DATA FOR ANALYSIS:
****

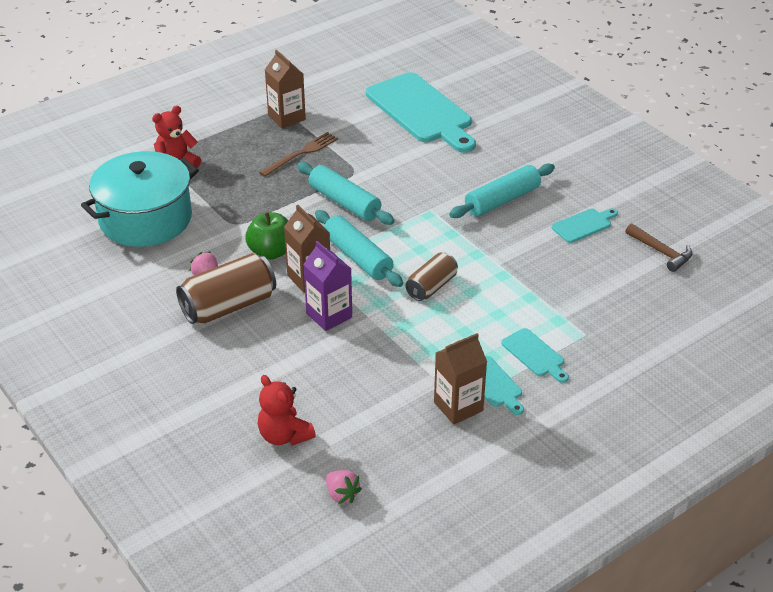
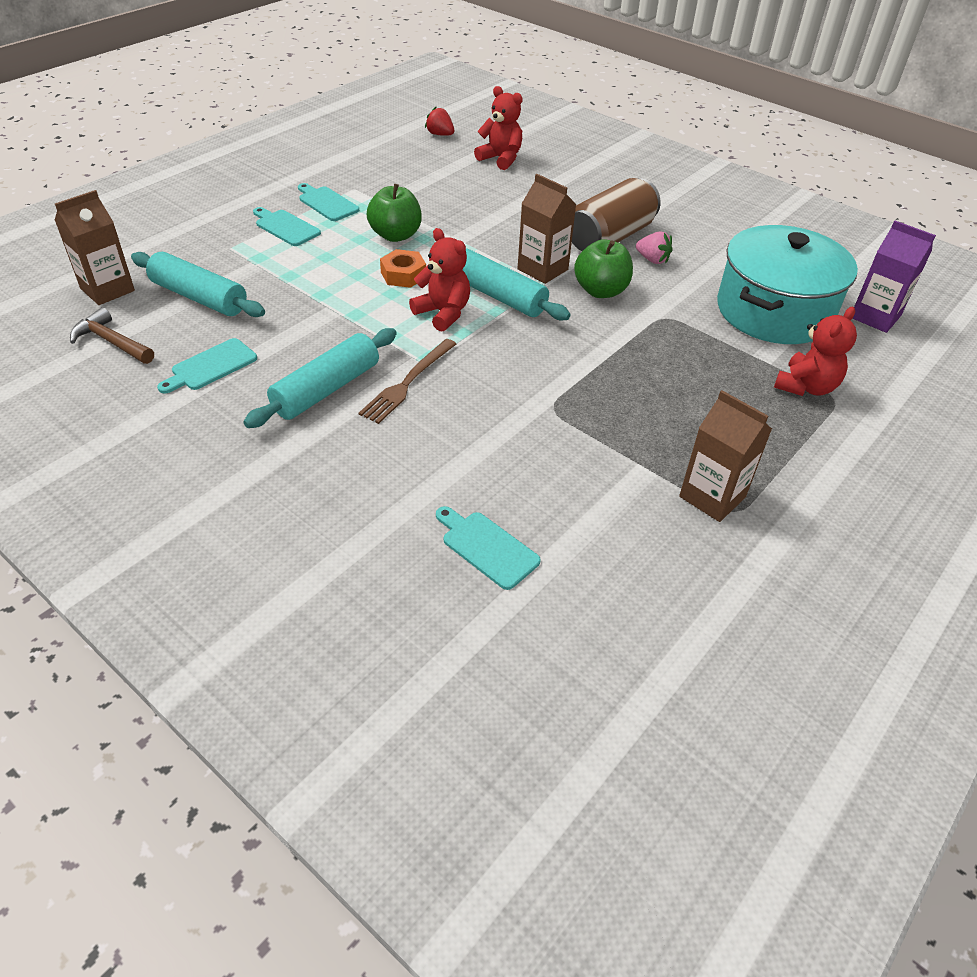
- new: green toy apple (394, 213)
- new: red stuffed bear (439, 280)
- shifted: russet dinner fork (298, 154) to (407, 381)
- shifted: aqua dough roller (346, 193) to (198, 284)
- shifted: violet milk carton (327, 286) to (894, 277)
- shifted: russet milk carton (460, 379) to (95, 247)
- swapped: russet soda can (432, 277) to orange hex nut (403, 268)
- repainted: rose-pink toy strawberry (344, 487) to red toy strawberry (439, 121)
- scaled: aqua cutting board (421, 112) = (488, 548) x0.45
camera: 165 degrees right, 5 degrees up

****

Your task is to retype all the entries exactly and leave out any pictures.

ANSWER BOX:
- new: green toy apple (394, 213)
- new: red stuffed bear (439, 280)
- shifted: russet dinner fork (298, 154) to (407, 381)
- shifted: aqua dough roller (346, 193) to (198, 284)
- shifted: violet milk carton (327, 286) to (894, 277)
- shifted: russet milk carton (460, 379) to (95, 247)
- swapped: russet soda can (432, 277) to orange hex nut (403, 268)
- repainted: rose-pink toy strawberry (344, 487) to red toy strawberry (439, 121)
- scaled: aqua cutting board (421, 112) = (488, 548) x0.45
camera: 165 degrees right, 5 degrees up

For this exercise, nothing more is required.